(Spatial object tracking data)

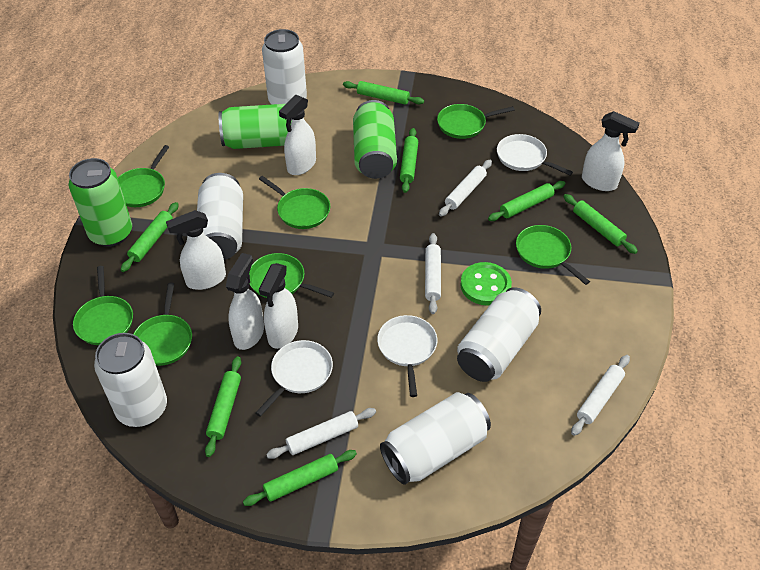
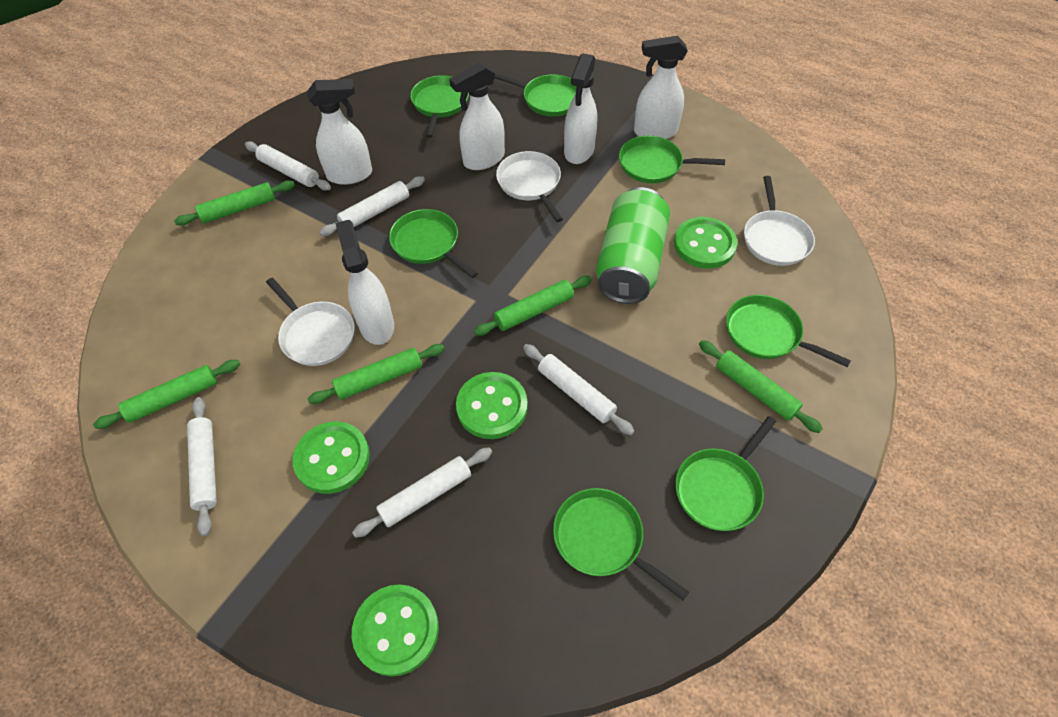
green button: 1 -> 4
green can: 3 -> 1
green rolling pin: 7 -> 5
white can: 5 -> 0
white rolling pin: 4 -> 5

• Problem requirements
Return the data above in its exact wording, with none of the pictures.

• Your response
green button: 1 -> 4
green can: 3 -> 1
green rolling pin: 7 -> 5
white can: 5 -> 0
white rolling pin: 4 -> 5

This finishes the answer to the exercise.